Exercise objective:
Reproduce the section of the listing that begins at the line containing "JP3 pin 1: SIG21 -> COM" and finishes at the line containing "R2: 100k (COM, SIG13) -> 100k (COM, VA)". Include both end lines and nothing beyond them.

Data for this exercise:
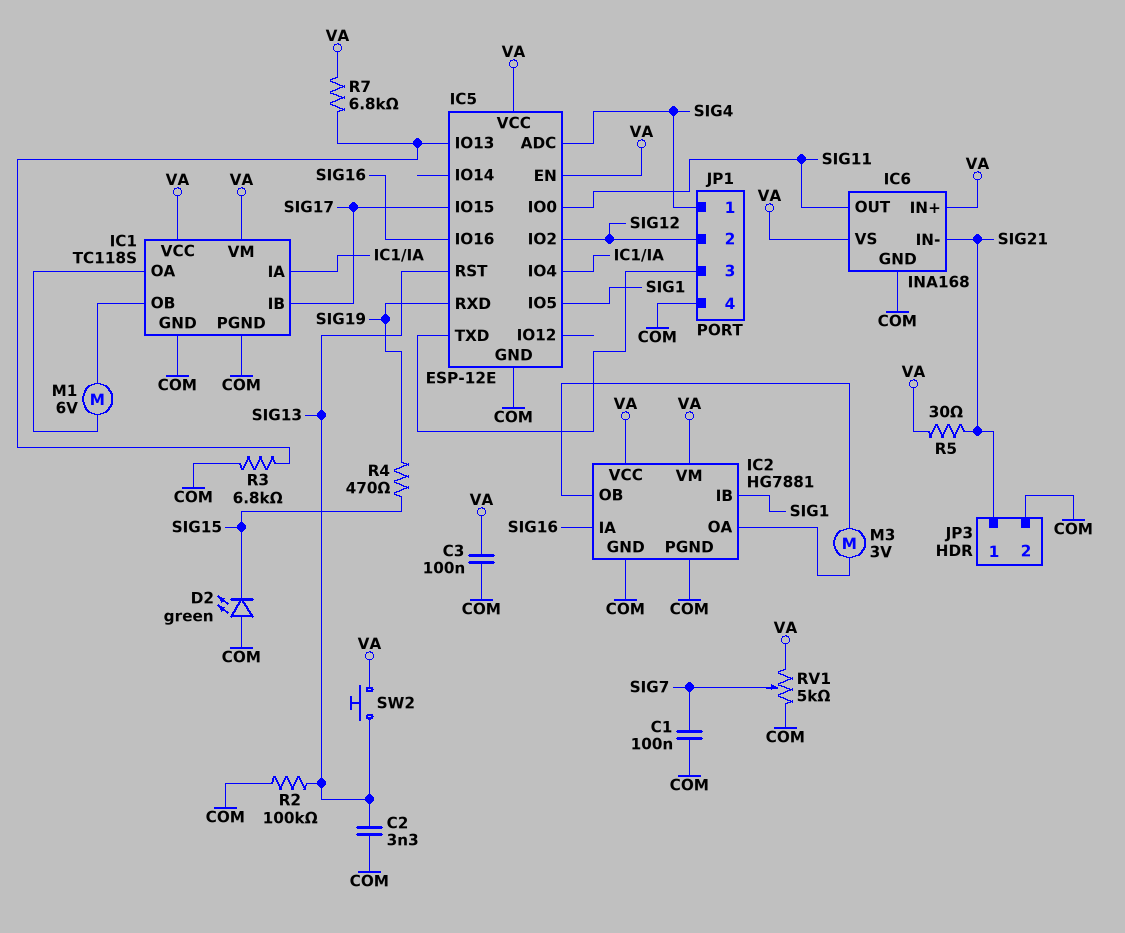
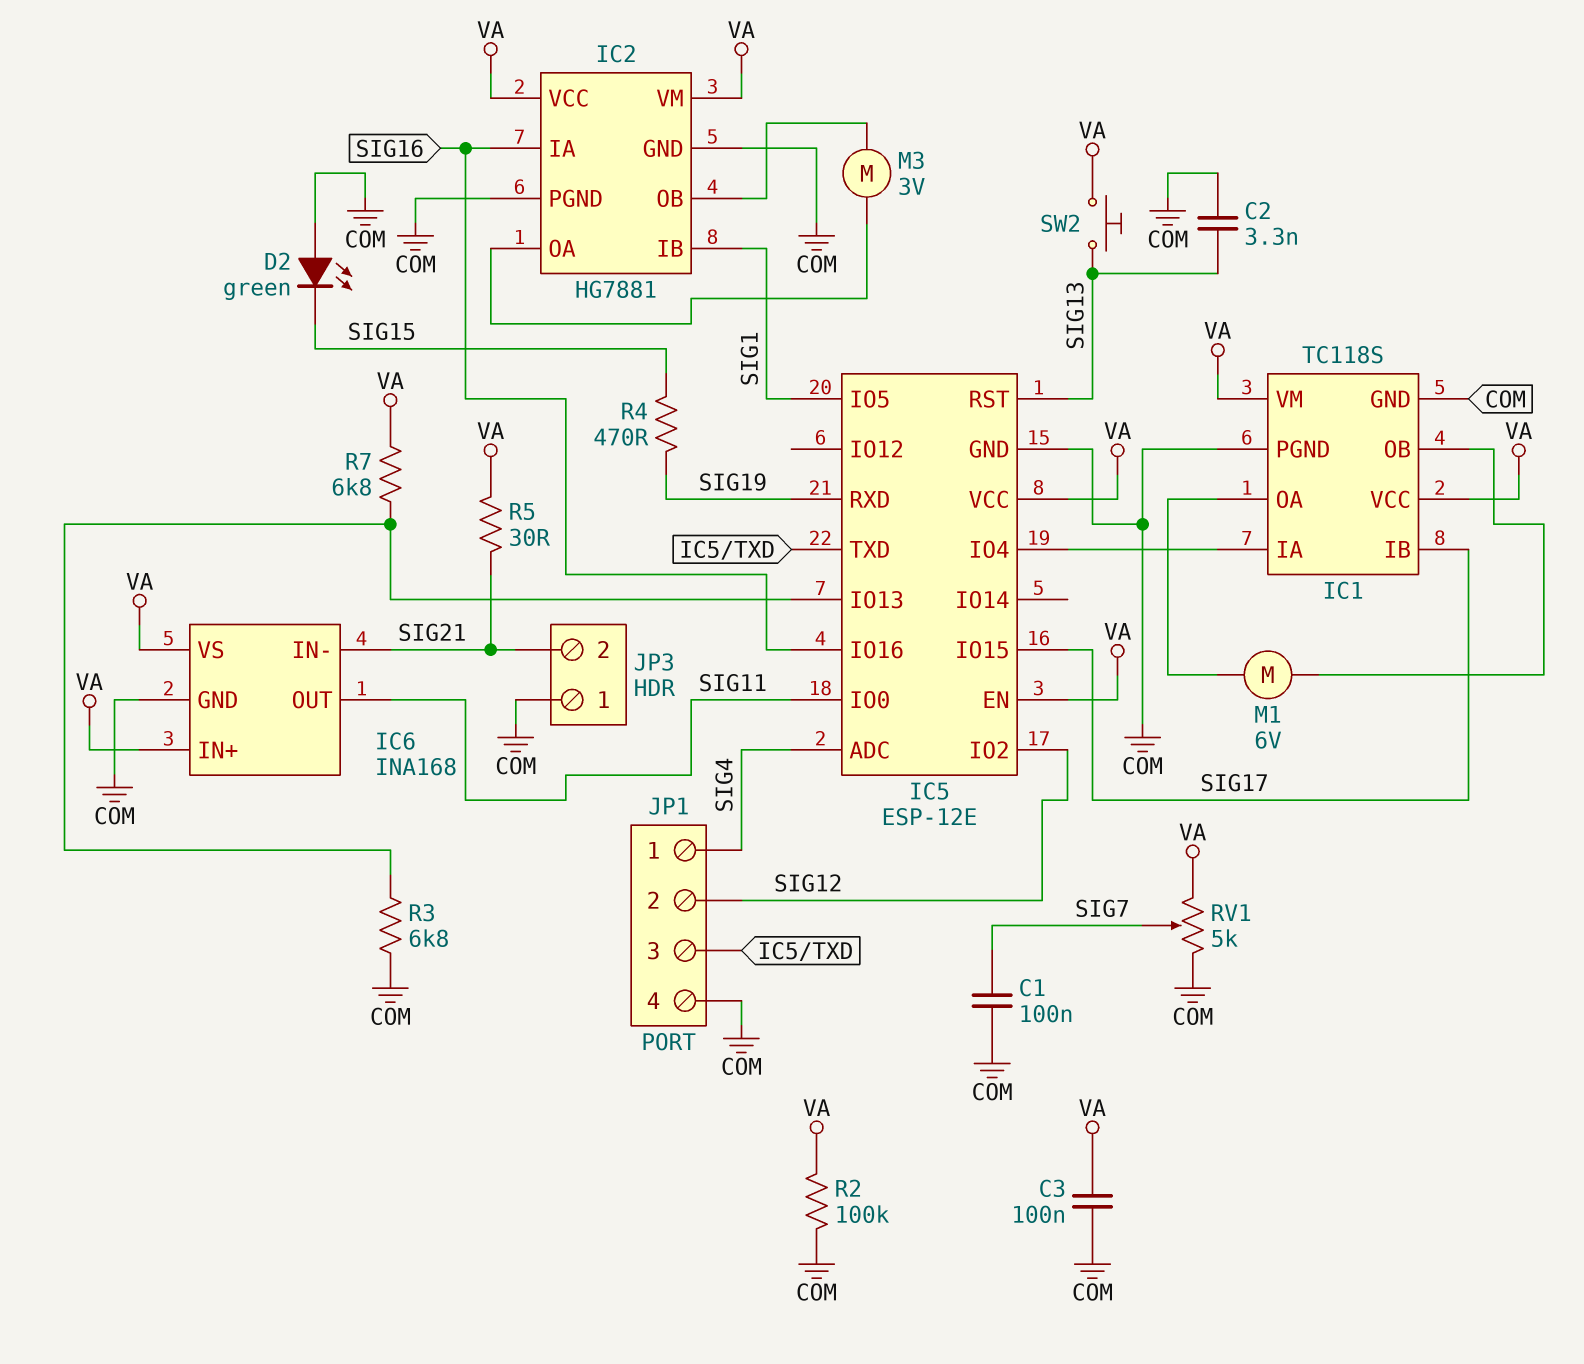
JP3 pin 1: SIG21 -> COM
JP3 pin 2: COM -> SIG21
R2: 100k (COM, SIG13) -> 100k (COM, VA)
* * *
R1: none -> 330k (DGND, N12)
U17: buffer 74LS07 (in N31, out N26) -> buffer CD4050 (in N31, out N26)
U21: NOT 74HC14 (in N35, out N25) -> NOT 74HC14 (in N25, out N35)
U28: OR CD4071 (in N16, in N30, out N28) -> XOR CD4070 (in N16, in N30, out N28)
* * *
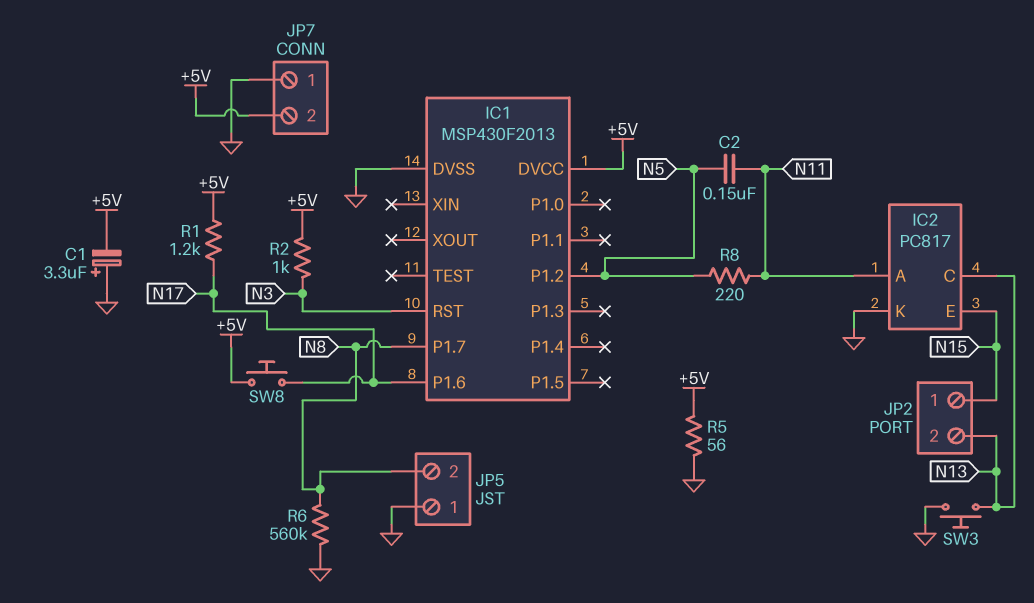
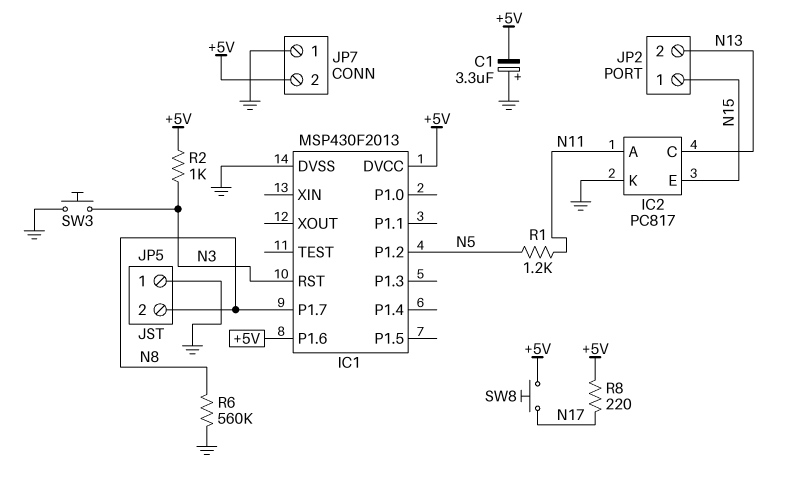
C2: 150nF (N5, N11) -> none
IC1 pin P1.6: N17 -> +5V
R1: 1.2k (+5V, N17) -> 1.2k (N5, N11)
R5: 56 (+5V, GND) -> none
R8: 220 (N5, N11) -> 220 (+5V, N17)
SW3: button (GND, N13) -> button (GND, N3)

Exercise result:
JP3 pin 1: SIG21 -> COM
JP3 pin 2: COM -> SIG21
R2: 100k (COM, SIG13) -> 100k (COM, VA)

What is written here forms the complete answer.